▸ **Provided data**:
----

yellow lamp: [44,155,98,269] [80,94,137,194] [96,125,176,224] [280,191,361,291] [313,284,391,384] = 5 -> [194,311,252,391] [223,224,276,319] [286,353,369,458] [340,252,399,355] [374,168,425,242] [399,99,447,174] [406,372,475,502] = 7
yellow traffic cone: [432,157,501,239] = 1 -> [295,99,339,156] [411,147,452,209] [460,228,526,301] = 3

----

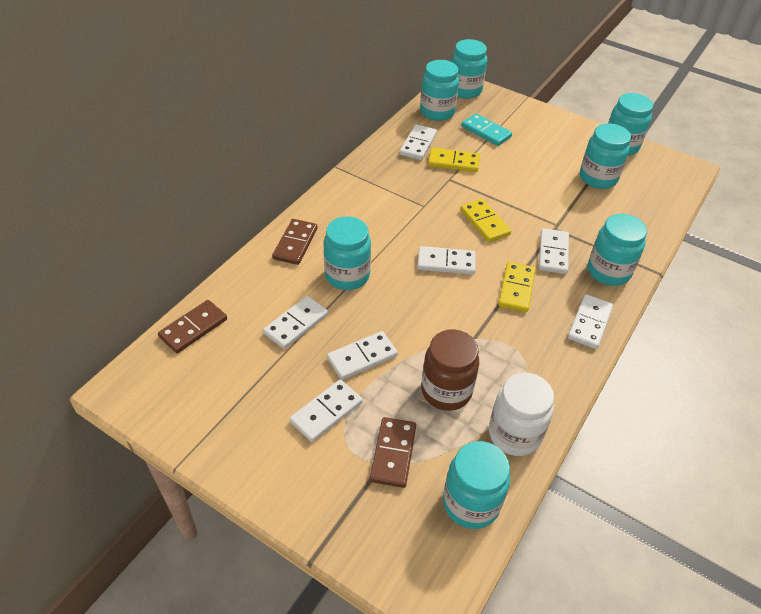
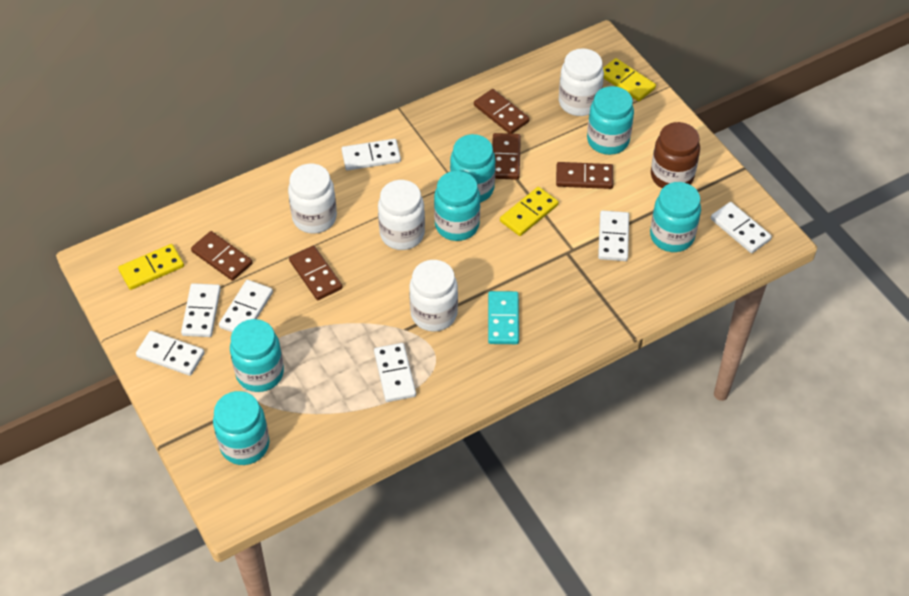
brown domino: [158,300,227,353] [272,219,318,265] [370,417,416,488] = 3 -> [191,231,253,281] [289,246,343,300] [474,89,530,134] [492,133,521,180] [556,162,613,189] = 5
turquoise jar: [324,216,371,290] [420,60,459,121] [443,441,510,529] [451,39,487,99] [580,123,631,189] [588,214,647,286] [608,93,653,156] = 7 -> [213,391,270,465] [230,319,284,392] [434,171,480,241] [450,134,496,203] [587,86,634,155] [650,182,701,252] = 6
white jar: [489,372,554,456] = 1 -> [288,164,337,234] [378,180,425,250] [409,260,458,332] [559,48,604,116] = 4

----

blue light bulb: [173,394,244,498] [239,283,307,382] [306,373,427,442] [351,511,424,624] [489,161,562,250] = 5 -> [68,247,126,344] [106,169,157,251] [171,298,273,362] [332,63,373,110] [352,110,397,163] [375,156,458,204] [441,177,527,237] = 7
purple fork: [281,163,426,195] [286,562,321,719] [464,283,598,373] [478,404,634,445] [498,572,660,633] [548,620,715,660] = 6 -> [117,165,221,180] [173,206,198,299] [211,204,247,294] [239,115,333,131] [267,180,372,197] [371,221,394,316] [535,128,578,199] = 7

----

▸ **Exercise instructions**:
Search the entries above for "yellow". Show every line that has it.

▸ **Task answer**:
yellow lamp: [44,155,98,269] [80,94,137,194] [96,125,176,224] [280,191,361,291] [313,284,391,384] = 5 -> [194,311,252,391] [223,224,276,319] [286,353,369,458] [340,252,399,355] [374,168,425,242] [399,99,447,174] [406,372,475,502] = 7
yellow traffic cone: [432,157,501,239] = 1 -> [295,99,339,156] [411,147,452,209] [460,228,526,301] = 3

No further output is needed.